*Task item*
In your answer, copy every entry that follows exactly.

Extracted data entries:
╭──

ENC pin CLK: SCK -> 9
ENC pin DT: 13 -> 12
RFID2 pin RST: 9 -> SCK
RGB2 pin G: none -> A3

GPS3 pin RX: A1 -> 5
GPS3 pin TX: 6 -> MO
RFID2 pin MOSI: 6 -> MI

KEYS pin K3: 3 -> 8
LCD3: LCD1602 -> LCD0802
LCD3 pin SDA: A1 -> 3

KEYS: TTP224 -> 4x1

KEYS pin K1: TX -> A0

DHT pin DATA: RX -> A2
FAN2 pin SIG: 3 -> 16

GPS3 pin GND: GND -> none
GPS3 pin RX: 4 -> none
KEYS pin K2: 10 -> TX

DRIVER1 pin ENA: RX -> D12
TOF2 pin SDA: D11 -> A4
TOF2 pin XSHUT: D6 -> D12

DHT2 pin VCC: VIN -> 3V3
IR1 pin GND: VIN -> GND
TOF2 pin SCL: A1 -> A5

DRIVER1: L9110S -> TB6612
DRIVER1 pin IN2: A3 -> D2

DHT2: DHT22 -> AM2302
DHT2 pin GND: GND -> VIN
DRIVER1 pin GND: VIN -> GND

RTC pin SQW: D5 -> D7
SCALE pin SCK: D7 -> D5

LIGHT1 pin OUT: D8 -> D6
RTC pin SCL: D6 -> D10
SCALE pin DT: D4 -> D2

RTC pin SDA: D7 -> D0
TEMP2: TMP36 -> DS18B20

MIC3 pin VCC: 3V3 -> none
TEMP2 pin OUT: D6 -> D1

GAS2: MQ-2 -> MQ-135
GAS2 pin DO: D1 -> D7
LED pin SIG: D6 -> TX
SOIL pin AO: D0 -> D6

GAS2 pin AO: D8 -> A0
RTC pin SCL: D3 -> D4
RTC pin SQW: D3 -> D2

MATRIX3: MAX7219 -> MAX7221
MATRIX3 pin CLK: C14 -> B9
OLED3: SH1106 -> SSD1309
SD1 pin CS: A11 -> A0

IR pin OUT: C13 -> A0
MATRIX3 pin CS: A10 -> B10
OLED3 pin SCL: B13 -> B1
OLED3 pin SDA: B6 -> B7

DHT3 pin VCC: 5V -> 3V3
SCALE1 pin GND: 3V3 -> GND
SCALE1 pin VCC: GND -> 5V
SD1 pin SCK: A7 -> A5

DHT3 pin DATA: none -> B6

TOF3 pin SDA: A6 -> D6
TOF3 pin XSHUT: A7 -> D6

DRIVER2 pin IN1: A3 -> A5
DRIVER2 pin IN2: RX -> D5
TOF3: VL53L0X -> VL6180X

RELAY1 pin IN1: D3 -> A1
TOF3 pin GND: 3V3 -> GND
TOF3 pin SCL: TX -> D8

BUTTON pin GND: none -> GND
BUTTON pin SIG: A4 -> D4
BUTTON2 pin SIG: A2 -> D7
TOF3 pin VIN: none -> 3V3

╰──

*Response to this exercise*
ENC pin CLK: SCK -> 9
ENC pin DT: 13 -> 12
RFID2 pin RST: 9 -> SCK
RGB2 pin G: none -> A3

GPS3 pin RX: A1 -> 5
GPS3 pin TX: 6 -> MO
RFID2 pin MOSI: 6 -> MI

KEYS pin K3: 3 -> 8
LCD3: LCD1602 -> LCD0802
LCD3 pin SDA: A1 -> 3

KEYS: TTP224 -> 4x1

KEYS pin K1: TX -> A0

DHT pin DATA: RX -> A2
FAN2 pin SIG: 3 -> 16

GPS3 pin GND: GND -> none
GPS3 pin RX: 4 -> none
KEYS pin K2: 10 -> TX

DRIVER1 pin ENA: RX -> D12
TOF2 pin SDA: D11 -> A4
TOF2 pin XSHUT: D6 -> D12

DHT2 pin VCC: VIN -> 3V3
IR1 pin GND: VIN -> GND
TOF2 pin SCL: A1 -> A5

DRIVER1: L9110S -> TB6612
DRIVER1 pin IN2: A3 -> D2

DHT2: DHT22 -> AM2302
DHT2 pin GND: GND -> VIN
DRIVER1 pin GND: VIN -> GND

RTC pin SQW: D5 -> D7
SCALE pin SCK: D7 -> D5

LIGHT1 pin OUT: D8 -> D6
RTC pin SCL: D6 -> D10
SCALE pin DT: D4 -> D2

RTC pin SDA: D7 -> D0
TEMP2: TMP36 -> DS18B20

MIC3 pin VCC: 3V3 -> none
TEMP2 pin OUT: D6 -> D1

GAS2: MQ-2 -> MQ-135
GAS2 pin DO: D1 -> D7
LED pin SIG: D6 -> TX
SOIL pin AO: D0 -> D6

GAS2 pin AO: D8 -> A0
RTC pin SCL: D3 -> D4
RTC pin SQW: D3 -> D2

MATRIX3: MAX7219 -> MAX7221
MATRIX3 pin CLK: C14 -> B9
OLED3: SH1106 -> SSD1309
SD1 pin CS: A11 -> A0

IR pin OUT: C13 -> A0
MATRIX3 pin CS: A10 -> B10
OLED3 pin SCL: B13 -> B1
OLED3 pin SDA: B6 -> B7

DHT3 pin VCC: 5V -> 3V3
SCALE1 pin GND: 3V3 -> GND
SCALE1 pin VCC: GND -> 5V
SD1 pin SCK: A7 -> A5

DHT3 pin DATA: none -> B6

TOF3 pin SDA: A6 -> D6
TOF3 pin XSHUT: A7 -> D6

DRIVER2 pin IN1: A3 -> A5
DRIVER2 pin IN2: RX -> D5
TOF3: VL53L0X -> VL6180X

RELAY1 pin IN1: D3 -> A1
TOF3 pin GND: 3V3 -> GND
TOF3 pin SCL: TX -> D8

BUTTON pin GND: none -> GND
BUTTON pin SIG: A4 -> D4
BUTTON2 pin SIG: A2 -> D7
TOF3 pin VIN: none -> 3V3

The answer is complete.